• [BRIEF]
This calls for a word-for-word copy of all the data, with each picture removed.

(Object count change data)
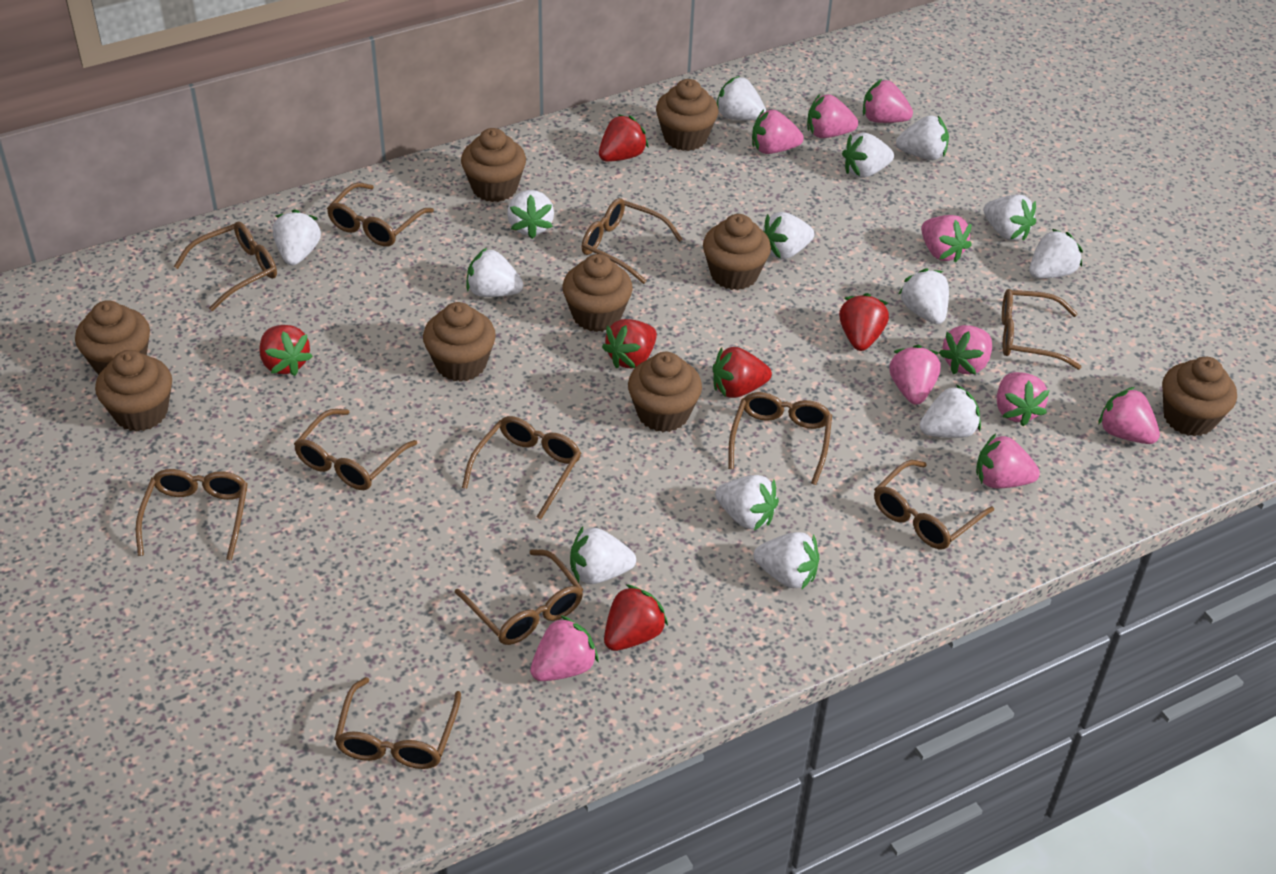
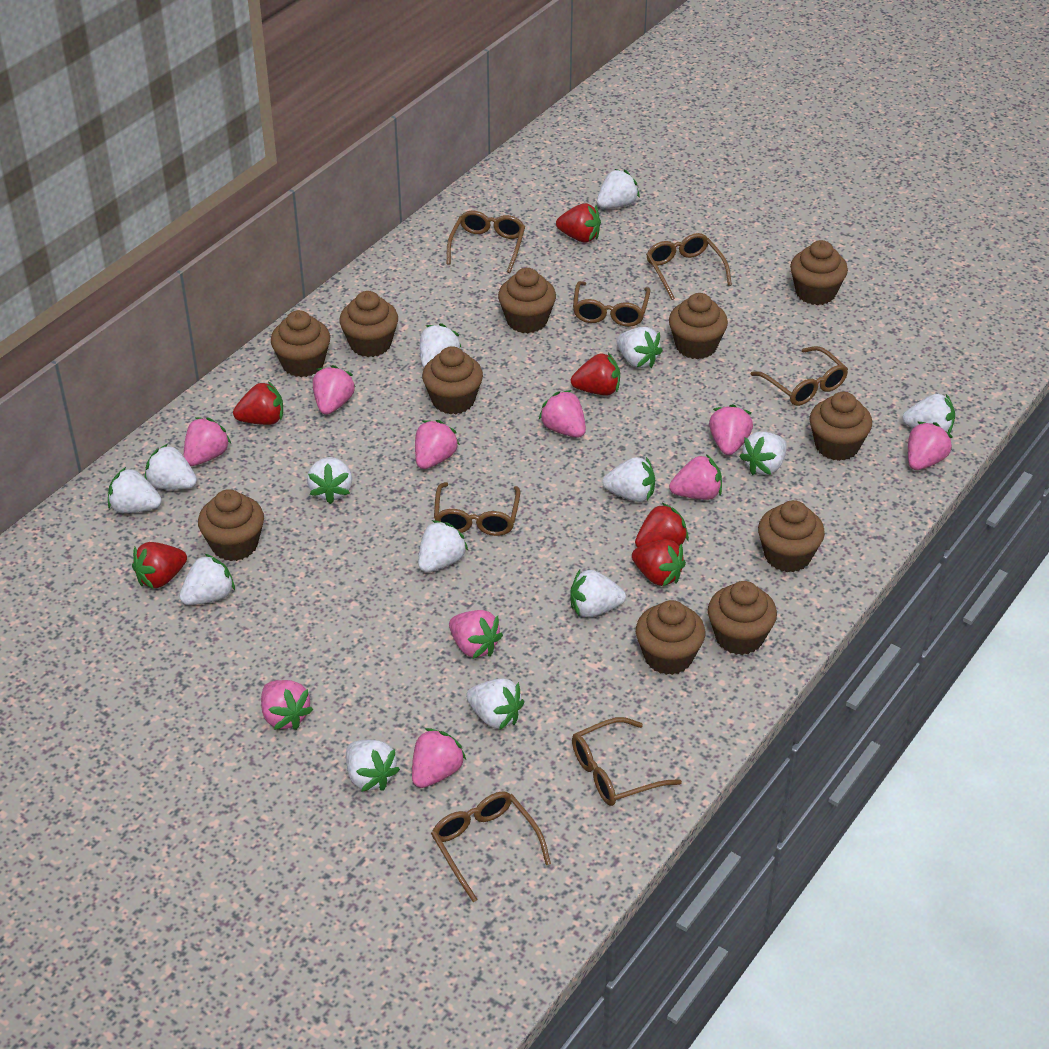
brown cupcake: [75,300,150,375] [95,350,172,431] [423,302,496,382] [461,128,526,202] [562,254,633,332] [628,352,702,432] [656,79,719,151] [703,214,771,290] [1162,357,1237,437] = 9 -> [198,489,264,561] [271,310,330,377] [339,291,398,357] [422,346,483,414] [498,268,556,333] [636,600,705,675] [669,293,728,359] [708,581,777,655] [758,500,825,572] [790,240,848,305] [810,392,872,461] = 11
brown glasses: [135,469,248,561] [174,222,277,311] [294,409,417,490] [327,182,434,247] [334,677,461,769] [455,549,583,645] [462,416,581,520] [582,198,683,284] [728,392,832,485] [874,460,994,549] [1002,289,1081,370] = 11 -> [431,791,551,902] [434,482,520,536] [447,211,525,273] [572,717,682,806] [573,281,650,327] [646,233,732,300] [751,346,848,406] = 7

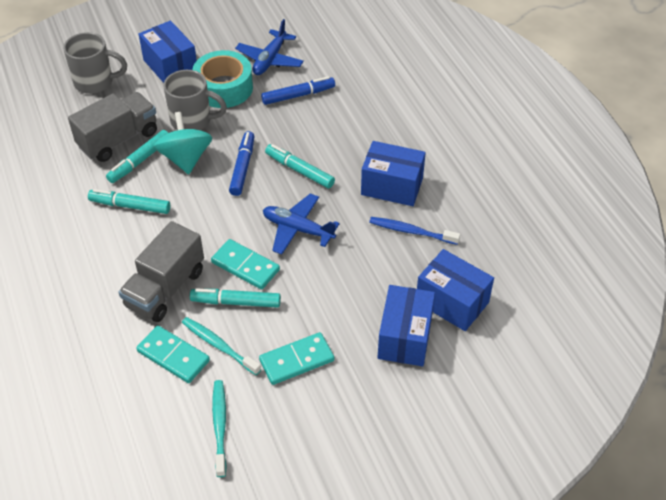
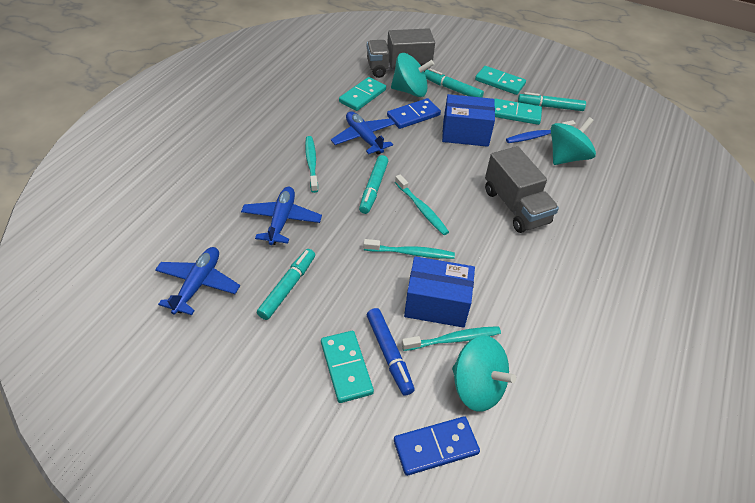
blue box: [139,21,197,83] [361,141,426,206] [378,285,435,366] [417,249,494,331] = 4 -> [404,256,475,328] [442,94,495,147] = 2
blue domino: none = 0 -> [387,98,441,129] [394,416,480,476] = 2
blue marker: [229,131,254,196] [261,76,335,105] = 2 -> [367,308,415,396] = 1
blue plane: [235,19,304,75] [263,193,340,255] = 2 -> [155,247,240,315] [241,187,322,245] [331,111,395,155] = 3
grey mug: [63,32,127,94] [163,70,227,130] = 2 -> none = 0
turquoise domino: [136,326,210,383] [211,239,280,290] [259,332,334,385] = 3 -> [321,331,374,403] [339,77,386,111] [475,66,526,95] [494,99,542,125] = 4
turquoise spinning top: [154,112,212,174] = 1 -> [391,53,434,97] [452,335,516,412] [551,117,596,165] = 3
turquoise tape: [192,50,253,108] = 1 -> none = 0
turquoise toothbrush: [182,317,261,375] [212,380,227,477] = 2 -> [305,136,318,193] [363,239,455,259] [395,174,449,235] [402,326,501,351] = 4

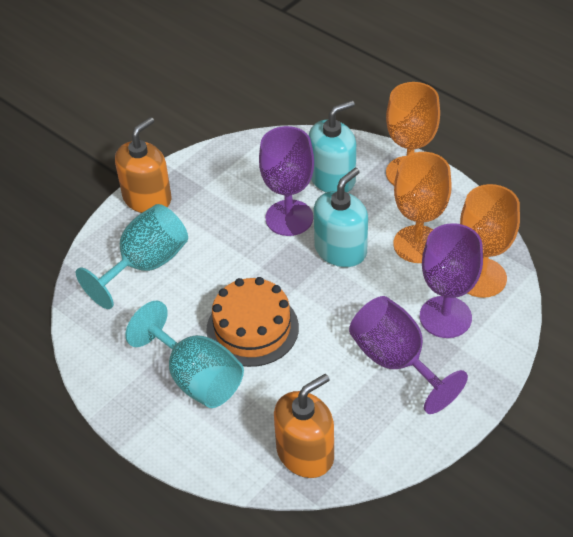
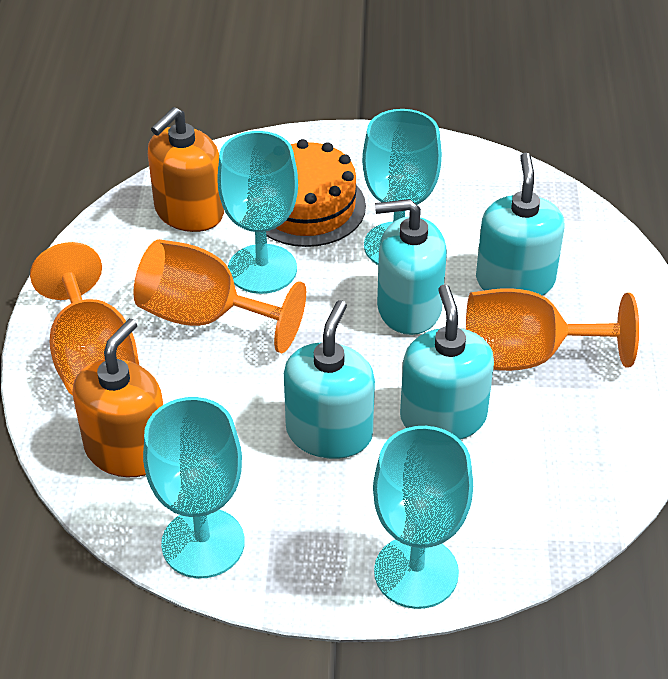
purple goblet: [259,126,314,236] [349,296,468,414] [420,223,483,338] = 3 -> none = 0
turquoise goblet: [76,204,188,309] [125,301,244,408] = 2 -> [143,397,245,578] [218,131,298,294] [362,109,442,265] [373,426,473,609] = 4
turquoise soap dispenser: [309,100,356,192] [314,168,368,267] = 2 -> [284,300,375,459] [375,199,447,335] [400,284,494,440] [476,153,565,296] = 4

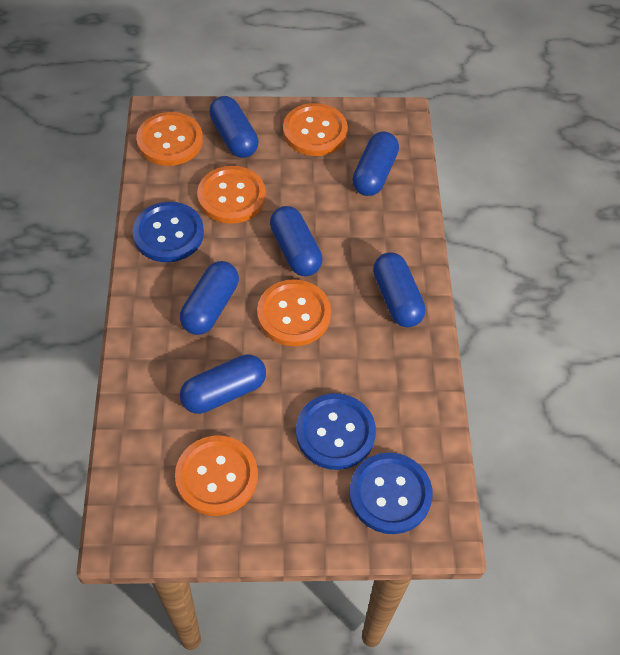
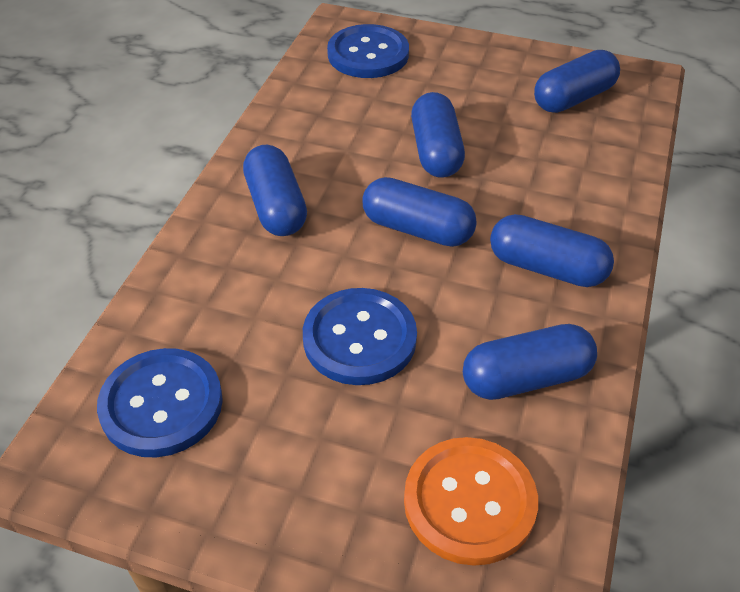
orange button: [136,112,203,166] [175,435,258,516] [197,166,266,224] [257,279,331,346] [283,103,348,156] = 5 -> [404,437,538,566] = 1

• [EXERCISE RESPONSE]
brown cupcake: [75,300,150,375] [95,350,172,431] [423,302,496,382] [461,128,526,202] [562,254,633,332] [628,352,702,432] [656,79,719,151] [703,214,771,290] [1162,357,1237,437] = 9 -> [198,489,264,561] [271,310,330,377] [339,291,398,357] [422,346,483,414] [498,268,556,333] [636,600,705,675] [669,293,728,359] [708,581,777,655] [758,500,825,572] [790,240,848,305] [810,392,872,461] = 11
brown glasses: [135,469,248,561] [174,222,277,311] [294,409,417,490] [327,182,434,247] [334,677,461,769] [455,549,583,645] [462,416,581,520] [582,198,683,284] [728,392,832,485] [874,460,994,549] [1002,289,1081,370] = 11 -> [431,791,551,902] [434,482,520,536] [447,211,525,273] [572,717,682,806] [573,281,650,327] [646,233,732,300] [751,346,848,406] = 7

blue box: [139,21,197,83] [361,141,426,206] [378,285,435,366] [417,249,494,331] = 4 -> [404,256,475,328] [442,94,495,147] = 2
blue domino: none = 0 -> [387,98,441,129] [394,416,480,476] = 2
blue marker: [229,131,254,196] [261,76,335,105] = 2 -> [367,308,415,396] = 1
blue plane: [235,19,304,75] [263,193,340,255] = 2 -> [155,247,240,315] [241,187,322,245] [331,111,395,155] = 3
grey mug: [63,32,127,94] [163,70,227,130] = 2 -> none = 0
turquoise domino: [136,326,210,383] [211,239,280,290] [259,332,334,385] = 3 -> [321,331,374,403] [339,77,386,111] [475,66,526,95] [494,99,542,125] = 4
turquoise spinning top: [154,112,212,174] = 1 -> [391,53,434,97] [452,335,516,412] [551,117,596,165] = 3
turquoise tape: [192,50,253,108] = 1 -> none = 0
turquoise toothbrush: [182,317,261,375] [212,380,227,477] = 2 -> [305,136,318,193] [363,239,455,259] [395,174,449,235] [402,326,501,351] = 4

purple goblet: [259,126,314,236] [349,296,468,414] [420,223,483,338] = 3 -> none = 0
turquoise goblet: [76,204,188,309] [125,301,244,408] = 2 -> [143,397,245,578] [218,131,298,294] [362,109,442,265] [373,426,473,609] = 4
turquoise soap dispenser: [309,100,356,192] [314,168,368,267] = 2 -> [284,300,375,459] [375,199,447,335] [400,284,494,440] [476,153,565,296] = 4

orange button: [136,112,203,166] [175,435,258,516] [197,166,266,224] [257,279,331,346] [283,103,348,156] = 5 -> [404,437,538,566] = 1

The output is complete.